# Exercise aim
Lines from the one containing "L3: 22uH (GND, N22) -> 22uH (N17, N22)" through the final line of the entries below: reproduce them exactly, all of them and only them.

# Extracted records
******
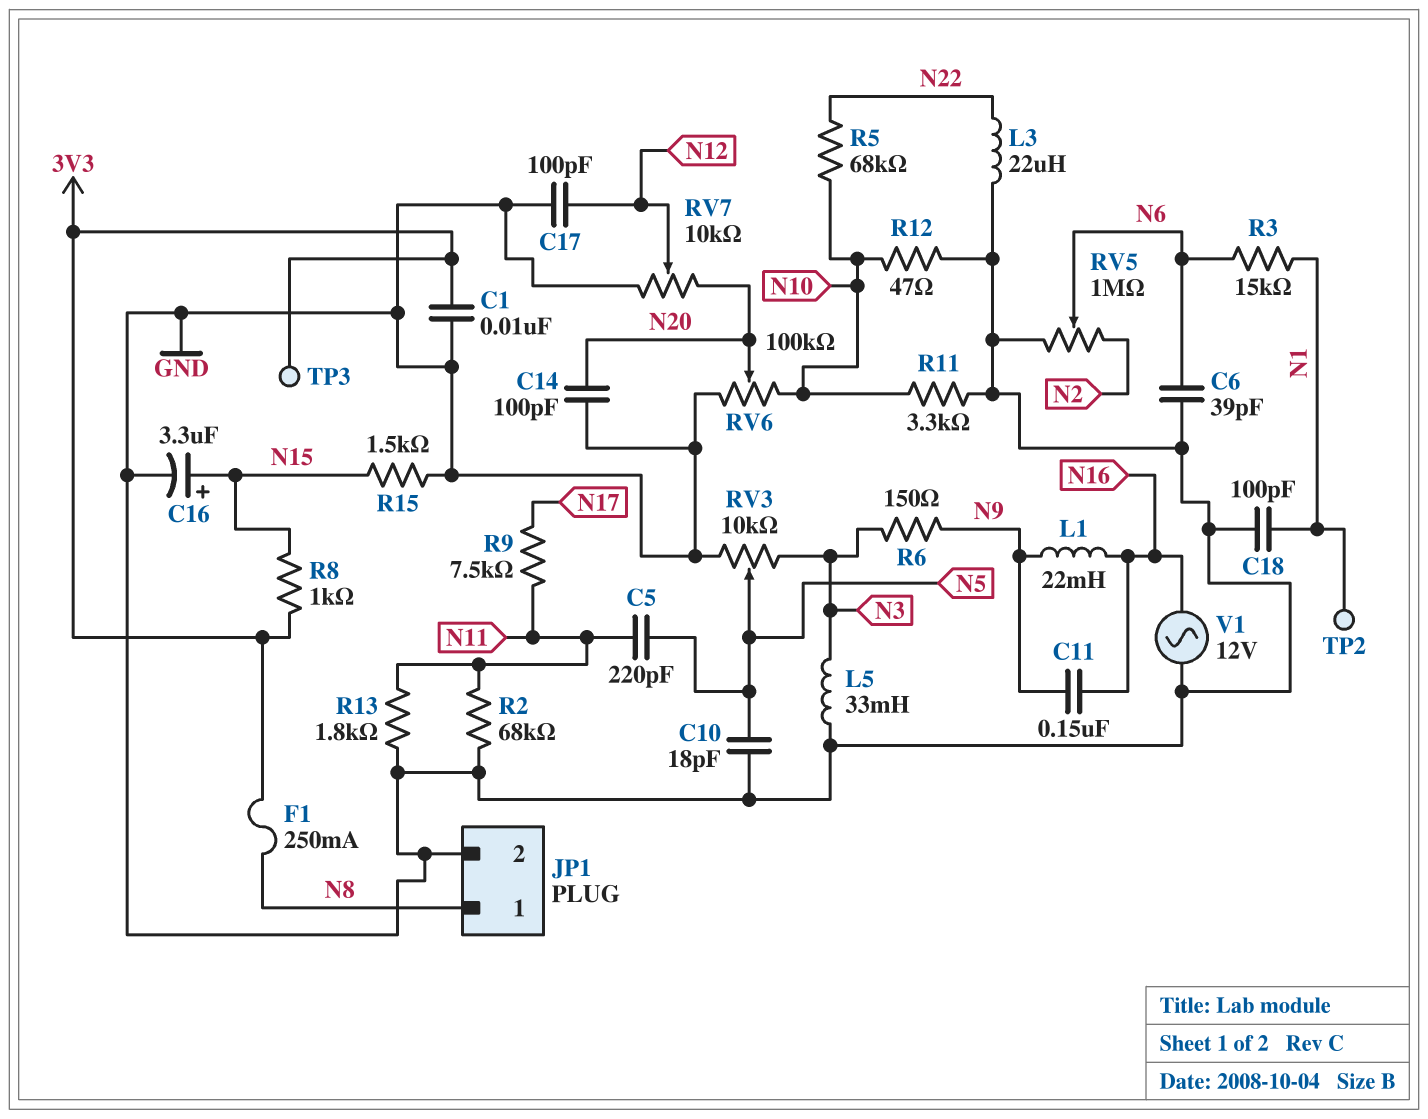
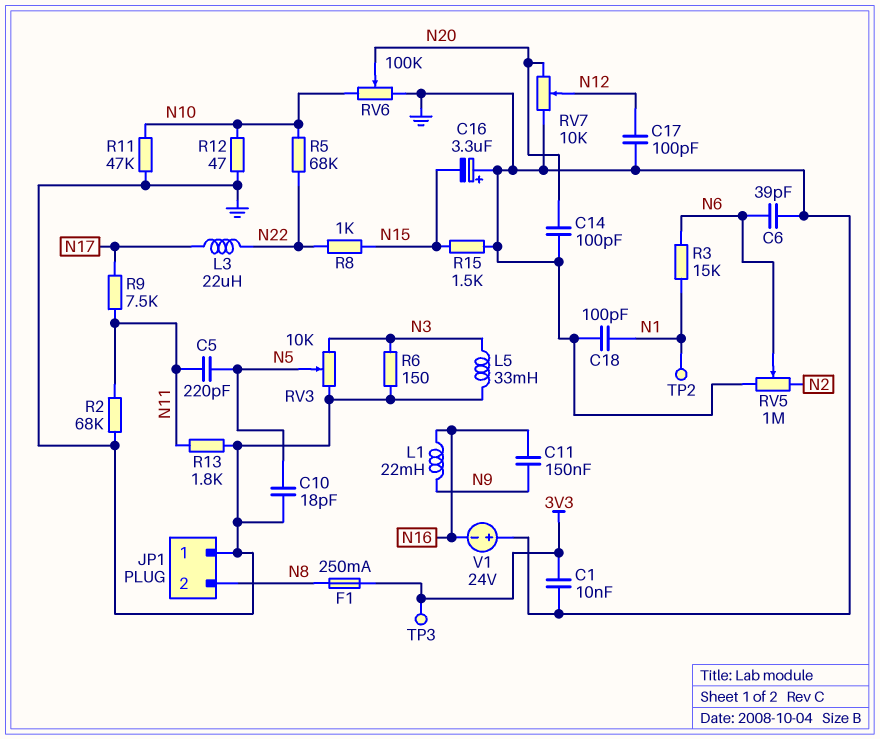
C16: 3.3uF (plus N15, minus GND) -> 3.3uF (plus GND, minus N15)
JP1 pin 1: N8 -> GND
JP1 pin 2: GND -> N8
L3: 22uH (GND, N22) -> 22uH (N17, N22)
R6: 150 (N3, N9) -> 150 (GND, N3)
R8: 1k (3V3, N15) -> 1k (N15, N22)
R11: 3.3k (GND, N10) -> 47k (GND, N10)
V1: AC 12V (GND, N16) -> 24V (plus GND, minus N16)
******
# Answer to the exercise
L3: 22uH (GND, N22) -> 22uH (N17, N22)
R6: 150 (N3, N9) -> 150 (GND, N3)
R8: 1k (3V3, N15) -> 1k (N15, N22)
R11: 3.3k (GND, N10) -> 47k (GND, N10)
V1: AC 12V (GND, N16) -> 24V (plus GND, minus N16)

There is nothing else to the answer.